WHAT IS BEING ASKED:
Every line below that holds "camera" must be copied.

--------

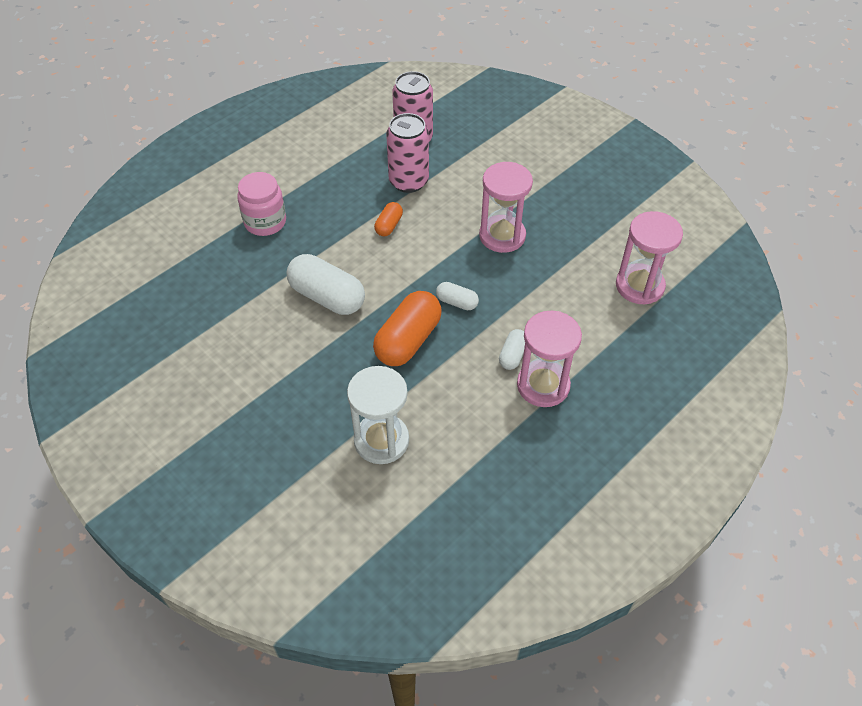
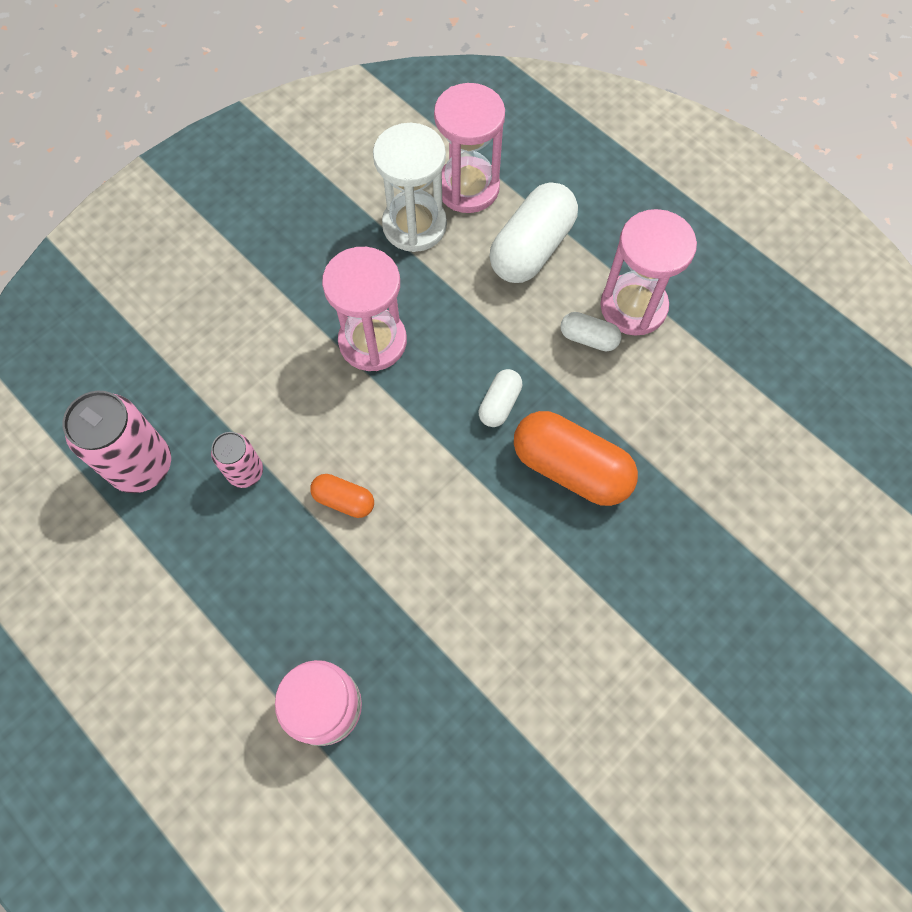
camera: 90 degrees left, 15 degrees up
(327, 297) = (492, 587): white capsule -> white capsule (531, 248)
(381, 440) = (738, 499): white hourglass -> white hourglass (414, 225)
(408, 181) = (245, 472): pink can -> pink can, size x0.57

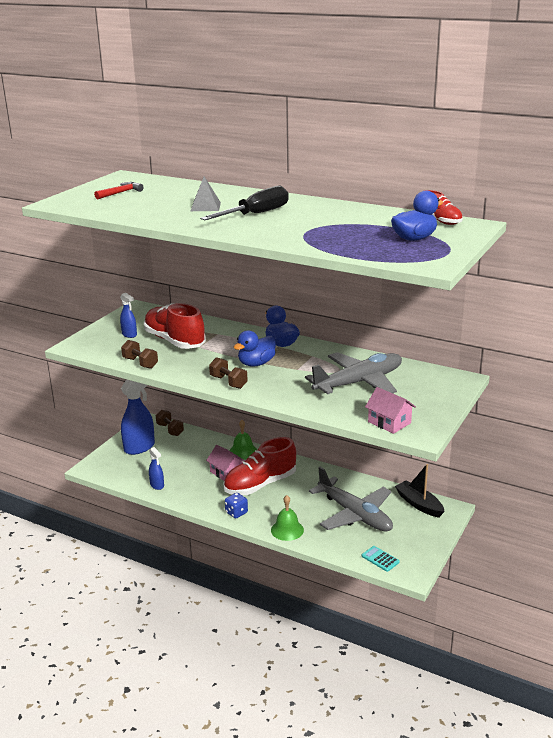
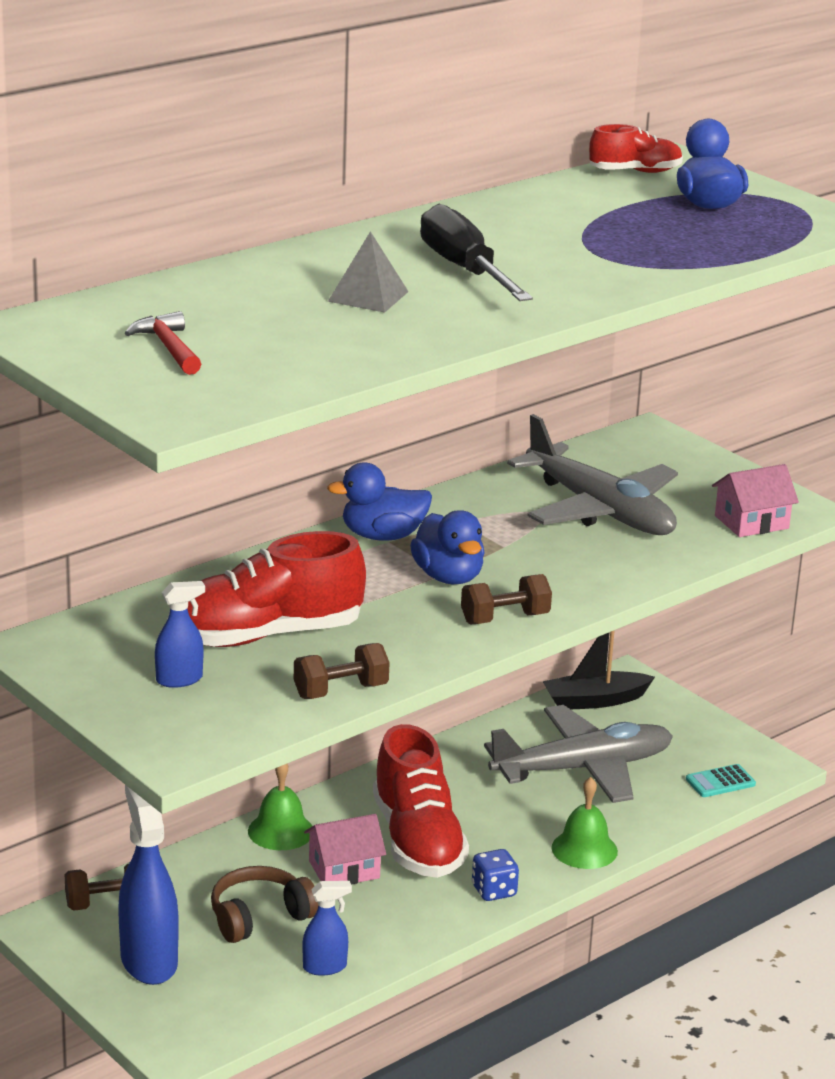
camera: 70 degrees left, 0 degrees up
(181, 462) = (259, 917): none -> brown headphones
(358, 383) = (599, 510): grey plane -> grey plane turned 150 degrees clockwise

--------

FINAL ANSWER:
camera: 90 degrees left, 15 degrees up
camera: 70 degrees left, 0 degrees up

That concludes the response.